[Start of section]
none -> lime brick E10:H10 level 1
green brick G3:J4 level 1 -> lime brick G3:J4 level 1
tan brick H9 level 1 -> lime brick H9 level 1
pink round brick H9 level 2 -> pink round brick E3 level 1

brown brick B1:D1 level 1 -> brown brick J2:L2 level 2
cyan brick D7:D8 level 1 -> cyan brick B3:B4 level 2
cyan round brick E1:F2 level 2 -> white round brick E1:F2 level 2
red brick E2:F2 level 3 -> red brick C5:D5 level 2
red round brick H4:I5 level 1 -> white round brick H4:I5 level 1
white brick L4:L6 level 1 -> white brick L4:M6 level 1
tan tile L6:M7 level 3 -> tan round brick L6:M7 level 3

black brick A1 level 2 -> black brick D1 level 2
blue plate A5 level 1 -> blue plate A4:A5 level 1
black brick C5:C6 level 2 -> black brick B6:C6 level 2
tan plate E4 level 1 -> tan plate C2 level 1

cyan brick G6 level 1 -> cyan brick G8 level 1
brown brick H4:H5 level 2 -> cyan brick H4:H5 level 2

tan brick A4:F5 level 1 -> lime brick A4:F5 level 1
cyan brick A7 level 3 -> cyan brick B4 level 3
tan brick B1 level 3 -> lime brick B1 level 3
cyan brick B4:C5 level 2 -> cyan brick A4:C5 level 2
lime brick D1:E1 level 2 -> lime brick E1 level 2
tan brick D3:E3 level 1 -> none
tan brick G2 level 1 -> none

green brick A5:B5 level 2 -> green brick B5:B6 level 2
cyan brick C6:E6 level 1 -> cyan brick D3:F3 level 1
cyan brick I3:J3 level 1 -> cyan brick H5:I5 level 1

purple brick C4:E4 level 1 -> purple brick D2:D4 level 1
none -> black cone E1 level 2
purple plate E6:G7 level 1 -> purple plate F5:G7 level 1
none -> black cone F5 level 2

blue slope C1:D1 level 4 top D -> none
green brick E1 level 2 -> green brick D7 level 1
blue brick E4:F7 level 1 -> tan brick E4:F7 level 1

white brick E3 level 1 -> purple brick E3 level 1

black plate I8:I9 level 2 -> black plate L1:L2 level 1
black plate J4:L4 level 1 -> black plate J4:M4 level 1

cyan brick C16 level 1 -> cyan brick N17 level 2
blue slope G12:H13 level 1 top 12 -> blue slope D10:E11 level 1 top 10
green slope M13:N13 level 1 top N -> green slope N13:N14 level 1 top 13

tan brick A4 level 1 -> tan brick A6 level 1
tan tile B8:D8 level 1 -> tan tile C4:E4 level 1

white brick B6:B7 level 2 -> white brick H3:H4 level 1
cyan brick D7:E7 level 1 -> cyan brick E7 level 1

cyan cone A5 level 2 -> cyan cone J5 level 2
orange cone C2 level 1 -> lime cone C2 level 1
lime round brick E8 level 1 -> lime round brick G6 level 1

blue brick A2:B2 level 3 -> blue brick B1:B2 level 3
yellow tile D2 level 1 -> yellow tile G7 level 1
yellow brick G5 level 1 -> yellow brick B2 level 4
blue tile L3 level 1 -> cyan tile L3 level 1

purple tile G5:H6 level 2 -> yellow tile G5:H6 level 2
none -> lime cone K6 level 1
[End of section]
Pick out, from the lines above, every one that contains the string "round".

pink round brick H9 level 2 -> pink round brick E3 level 1
cyan round brick E1:F2 level 2 -> white round brick E1:F2 level 2
red round brick H4:I5 level 1 -> white round brick H4:I5 level 1
tan tile L6:M7 level 3 -> tan round brick L6:M7 level 3
lime round brick E8 level 1 -> lime round brick G6 level 1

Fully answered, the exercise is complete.